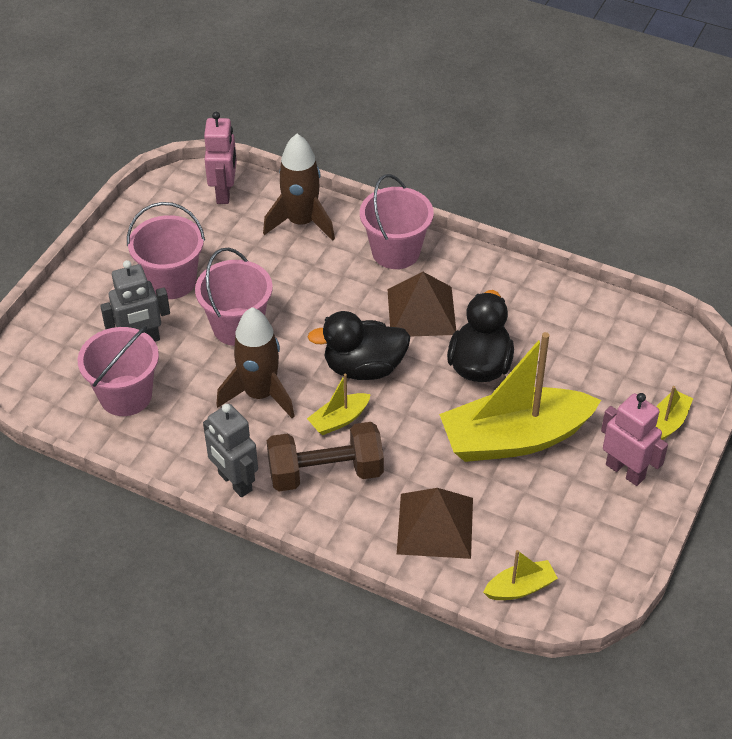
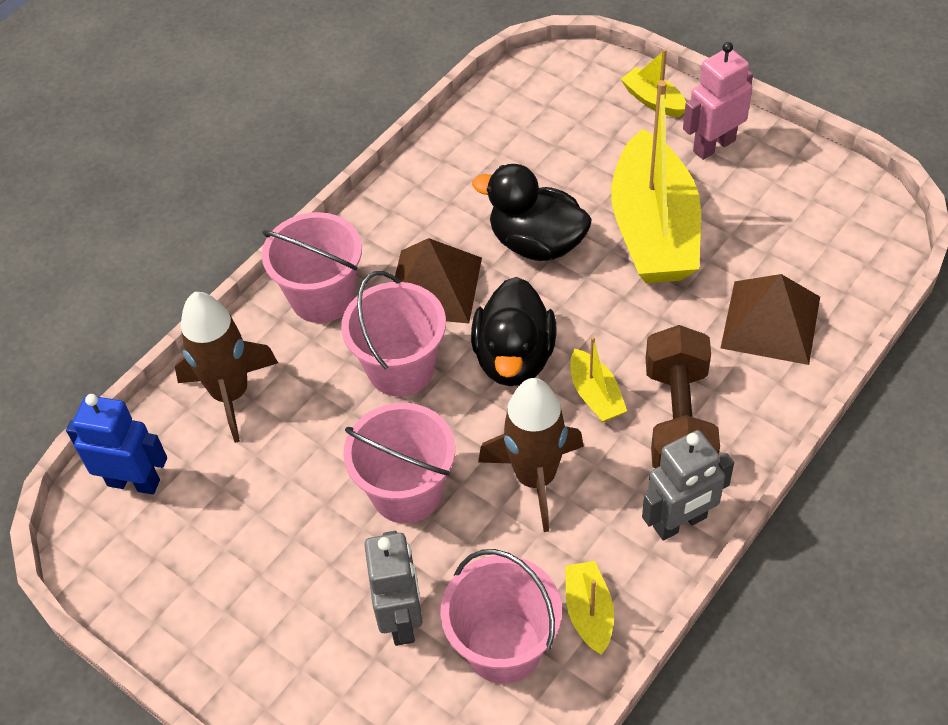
camera: 75 degrees left, 5 degrees up
(171, 281) = (293, 568): pink bucket -> pink bucket (401, 368)
(224, 192) = (134, 482): pink robot -> blue robot
(520, 588) = (862, 260): yellow boat -> yellow boat (589, 612)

> **WORK REQUIRED**
Everything from the line with "(224, 192) = (134, 482): pink" through the end of the listing, both ends included, needs to be transcribed exactly, with no other lines.

> **TASK RESPONSE**
(224, 192) = (134, 482): pink robot -> blue robot
(520, 588) = (862, 260): yellow boat -> yellow boat (589, 612)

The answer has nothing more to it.